** Opening Provided information block **

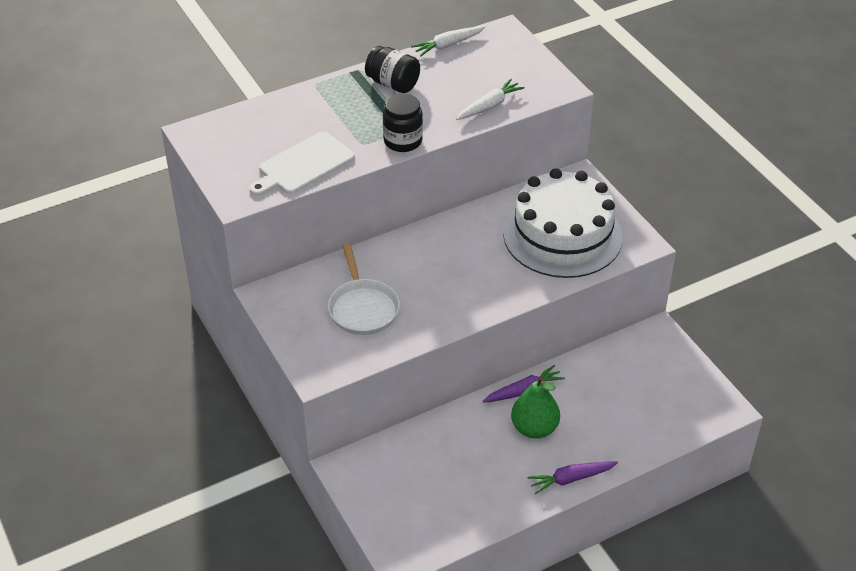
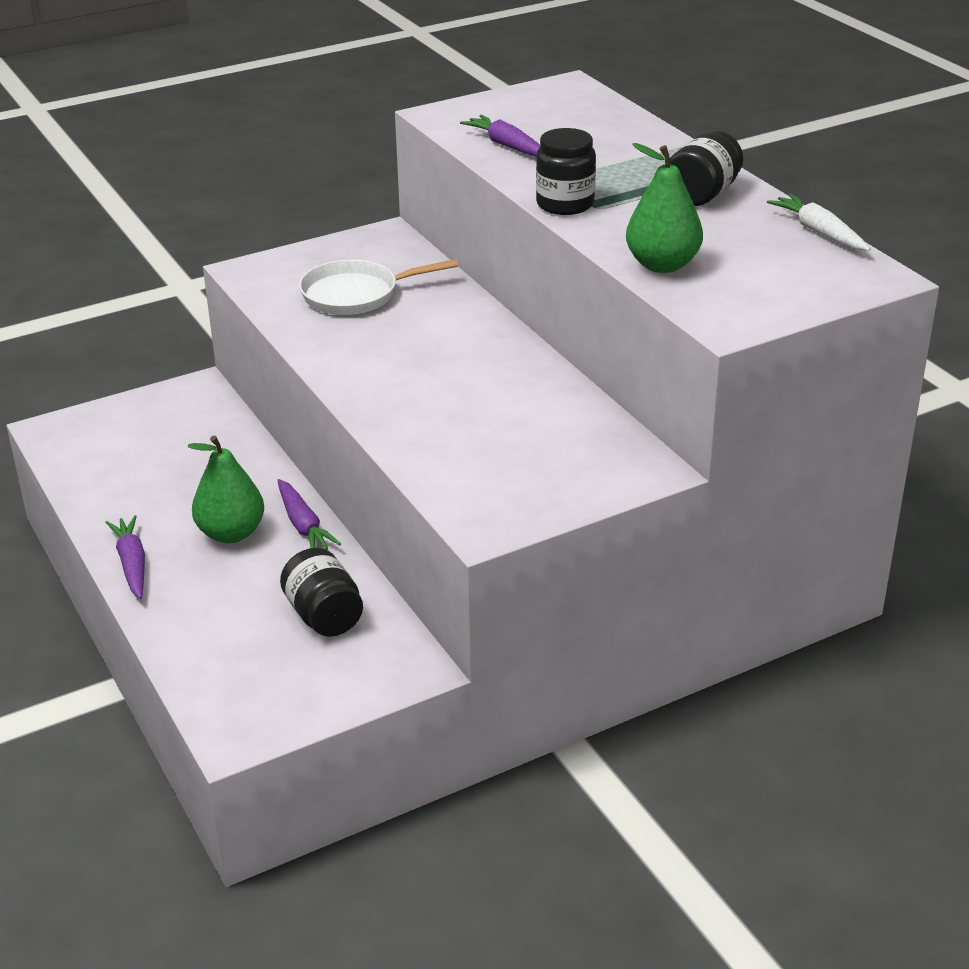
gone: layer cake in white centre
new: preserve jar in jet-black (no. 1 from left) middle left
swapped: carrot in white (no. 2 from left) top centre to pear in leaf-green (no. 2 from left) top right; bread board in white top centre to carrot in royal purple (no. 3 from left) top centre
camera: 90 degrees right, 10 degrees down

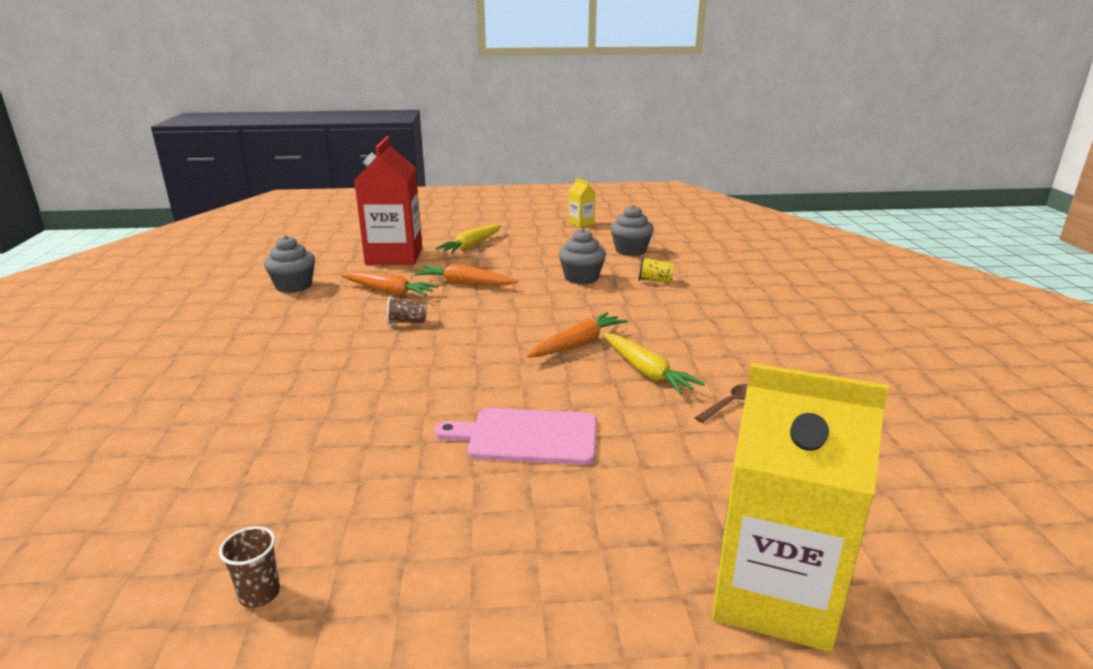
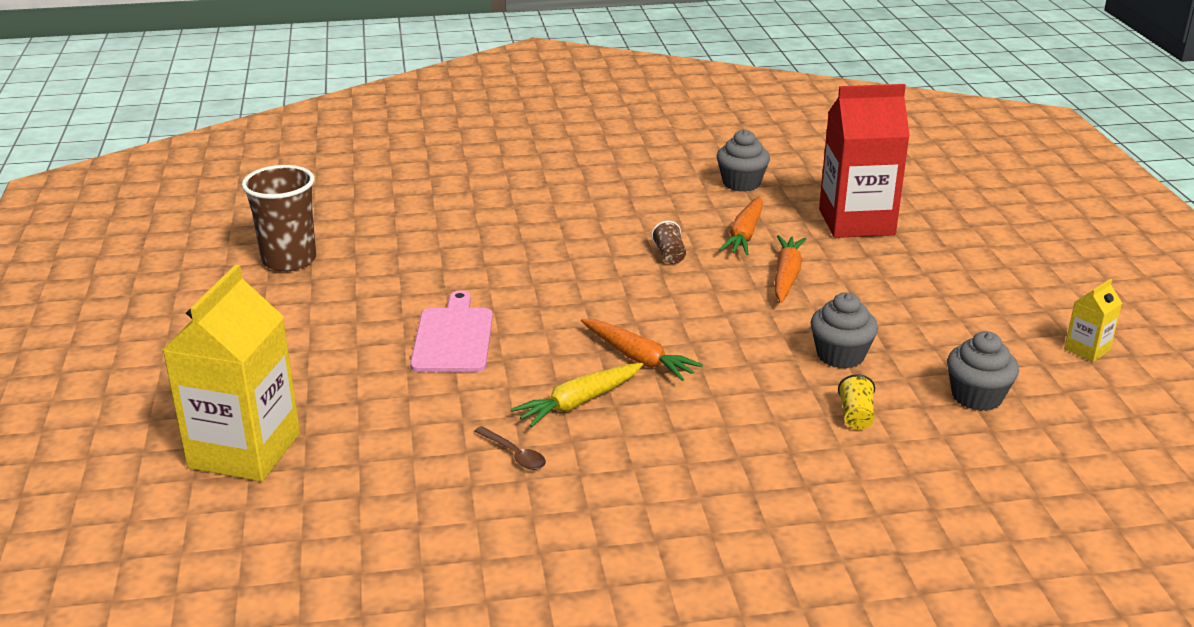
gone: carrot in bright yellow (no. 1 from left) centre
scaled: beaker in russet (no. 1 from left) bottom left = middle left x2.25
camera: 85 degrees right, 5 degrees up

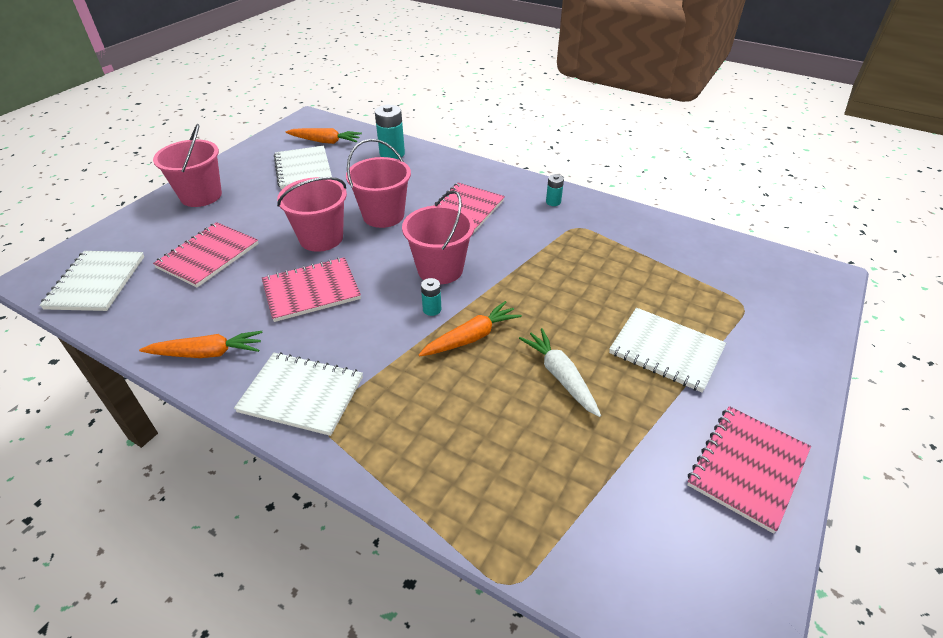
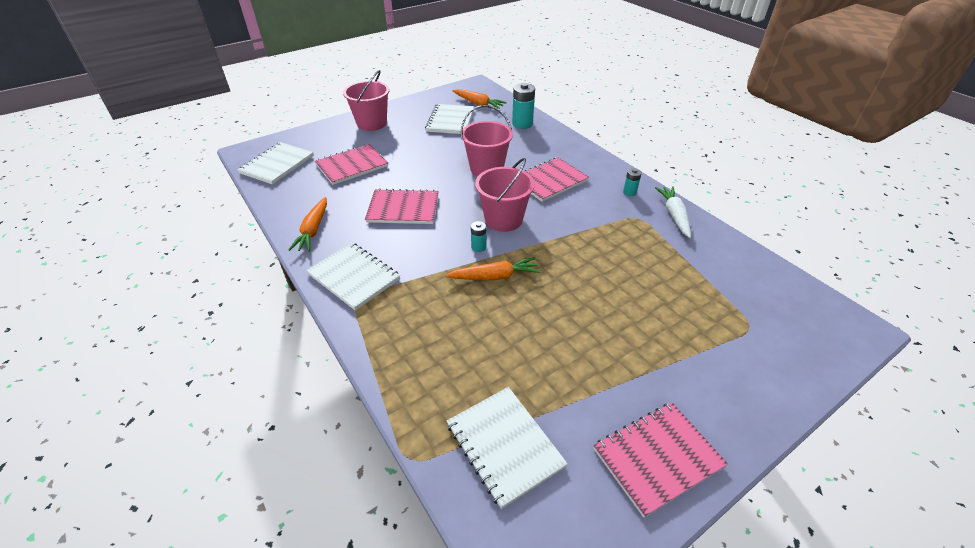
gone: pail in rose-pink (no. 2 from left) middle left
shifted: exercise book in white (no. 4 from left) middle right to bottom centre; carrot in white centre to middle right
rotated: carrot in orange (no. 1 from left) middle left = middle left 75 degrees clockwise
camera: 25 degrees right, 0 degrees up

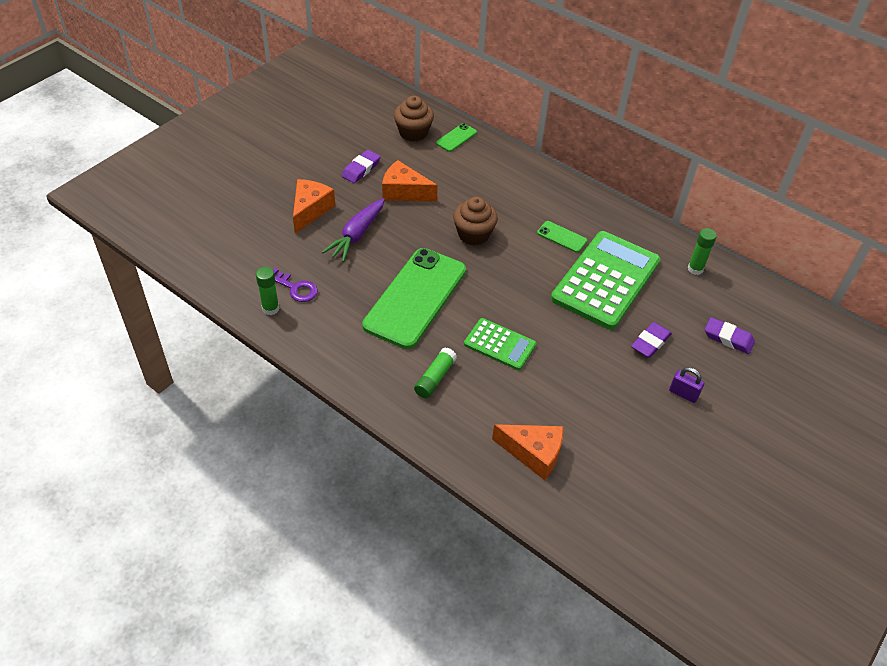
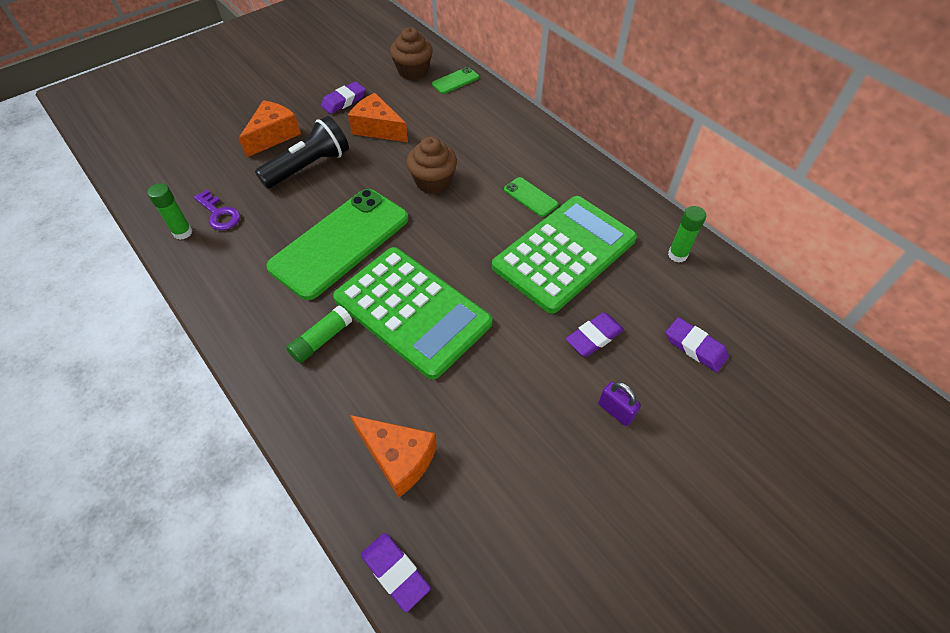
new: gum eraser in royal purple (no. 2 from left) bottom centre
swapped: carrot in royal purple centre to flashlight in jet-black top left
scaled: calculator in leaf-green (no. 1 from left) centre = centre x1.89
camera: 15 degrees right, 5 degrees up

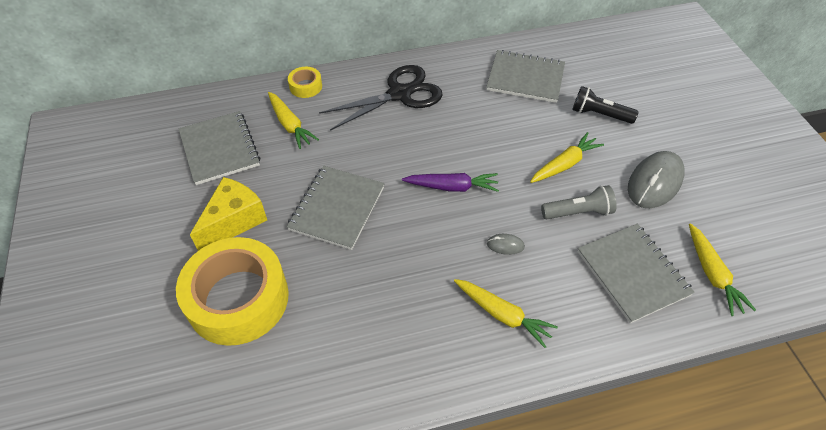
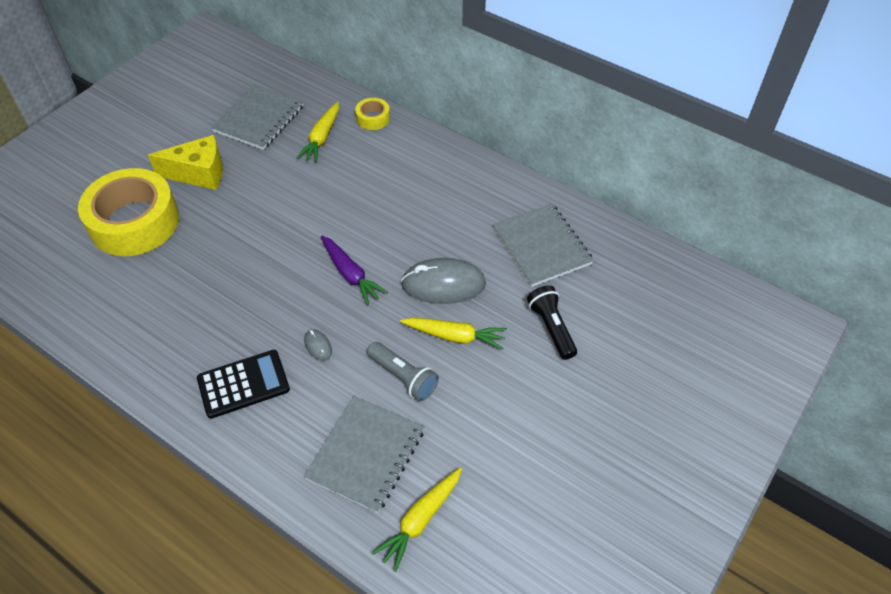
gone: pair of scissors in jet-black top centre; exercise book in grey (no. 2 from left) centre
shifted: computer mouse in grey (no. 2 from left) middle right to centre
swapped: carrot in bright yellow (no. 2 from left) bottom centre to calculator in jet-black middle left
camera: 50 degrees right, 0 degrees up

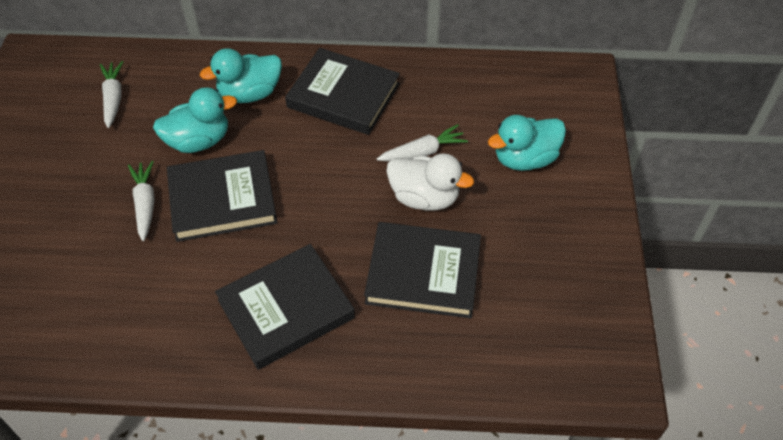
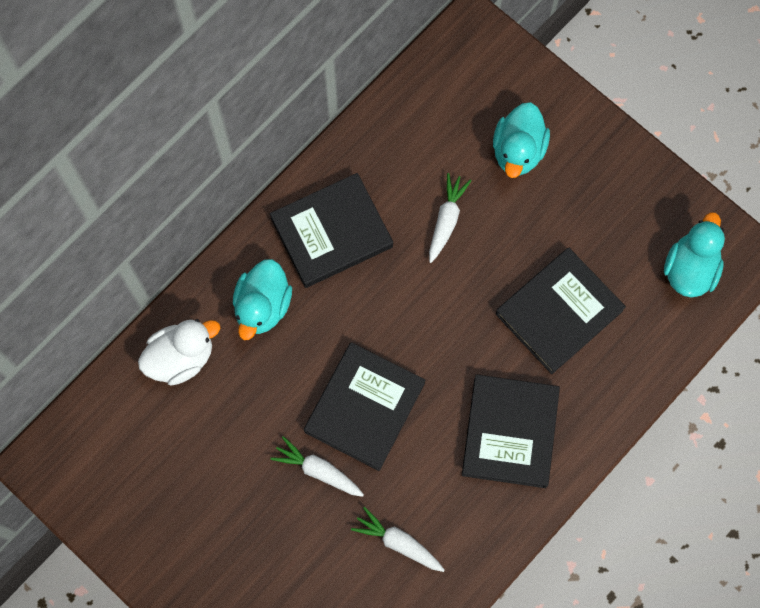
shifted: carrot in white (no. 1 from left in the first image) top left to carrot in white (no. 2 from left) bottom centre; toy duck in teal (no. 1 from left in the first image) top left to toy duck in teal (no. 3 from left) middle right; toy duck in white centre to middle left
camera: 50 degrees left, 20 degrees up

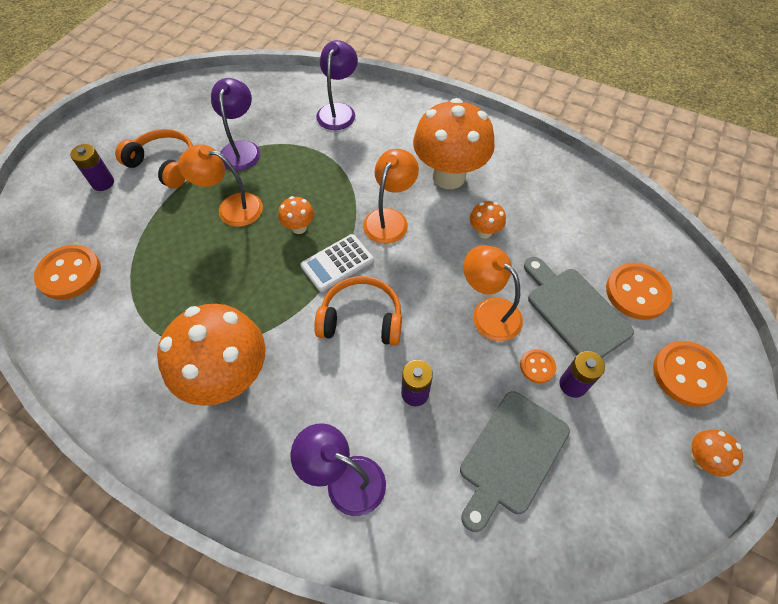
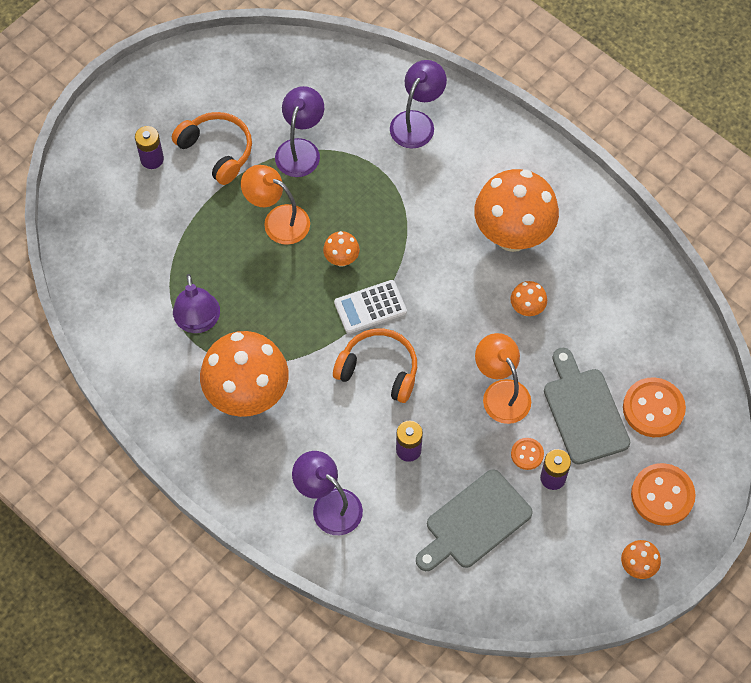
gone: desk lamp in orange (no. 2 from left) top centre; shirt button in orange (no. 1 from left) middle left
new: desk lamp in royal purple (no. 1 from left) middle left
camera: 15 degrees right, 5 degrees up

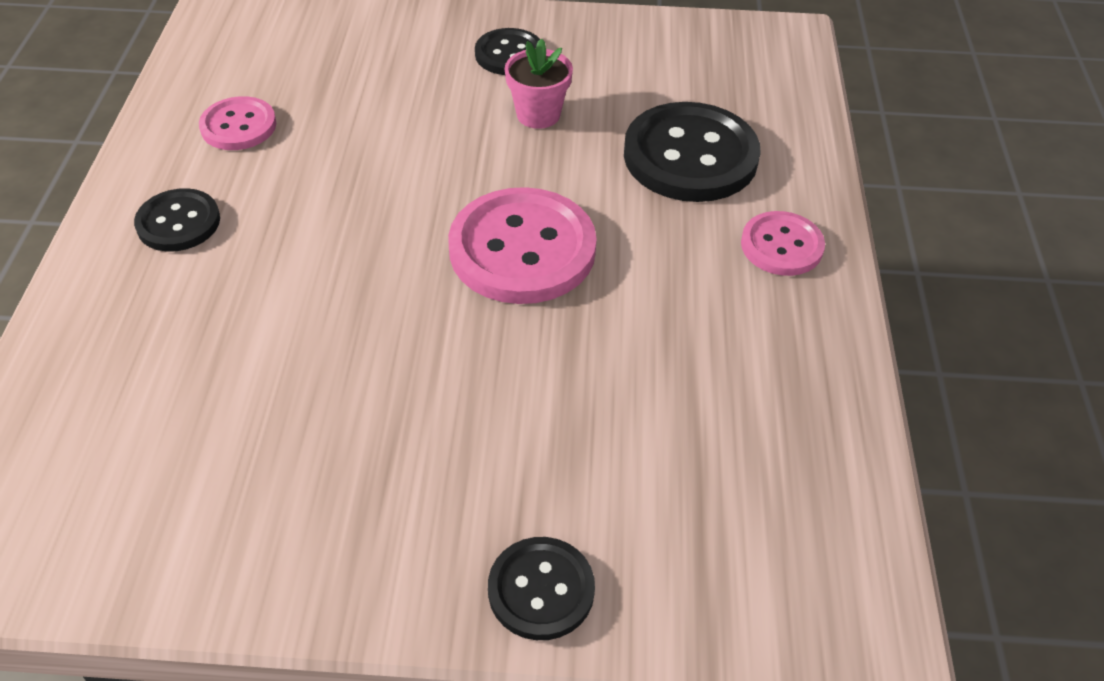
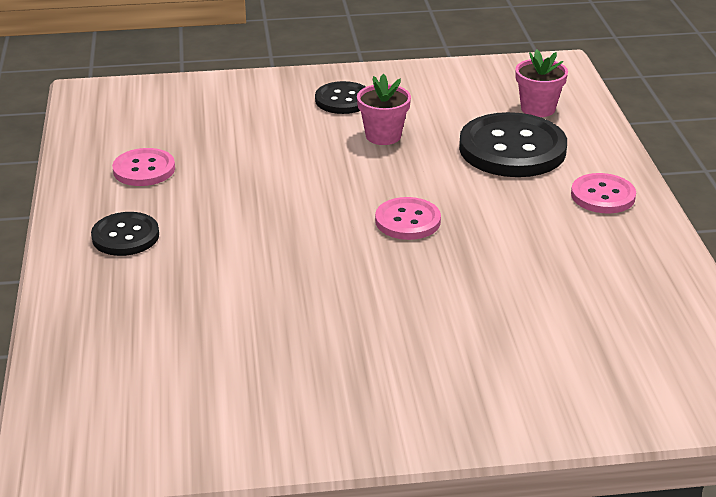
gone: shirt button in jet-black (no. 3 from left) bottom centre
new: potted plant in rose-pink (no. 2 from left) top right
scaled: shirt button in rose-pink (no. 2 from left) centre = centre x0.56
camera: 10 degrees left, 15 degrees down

** Closing Provided information block **

→ **Exercise**
From the first line of the entries above down to the line holding "swapped: carrot in white", quote each line exactly and nothing else, skipping pictures.

→ **Written answer**
gone: layer cake in white centre
new: preserve jar in jet-black (no. 1 from left) middle left
swapped: carrot in white (no. 2 from left) top centre to pear in leaf-green (no. 2 from left) top right; bread board in white top centre to carrot in royal purple (no. 3 from left) top centre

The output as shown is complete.